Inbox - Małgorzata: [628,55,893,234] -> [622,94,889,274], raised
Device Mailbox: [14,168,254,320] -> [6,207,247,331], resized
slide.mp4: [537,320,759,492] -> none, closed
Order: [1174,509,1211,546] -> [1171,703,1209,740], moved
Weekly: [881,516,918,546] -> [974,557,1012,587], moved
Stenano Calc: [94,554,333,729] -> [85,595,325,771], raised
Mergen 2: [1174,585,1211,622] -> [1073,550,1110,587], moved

=======

> [Work required] Restate the records from above exactly as they read.

> [Exercise answer]
Inbox - Małgorzata: [628,55,893,234] -> [622,94,889,274], raised
Device Mailbox: [14,168,254,320] -> [6,207,247,331], resized
slide.mp4: [537,320,759,492] -> none, closed
Order: [1174,509,1211,546] -> [1171,703,1209,740], moved
Weekly: [881,516,918,546] -> [974,557,1012,587], moved
Stenano Calc: [94,554,333,729] -> [85,595,325,771], raised
Mergen 2: [1174,585,1211,622] -> [1073,550,1110,587], moved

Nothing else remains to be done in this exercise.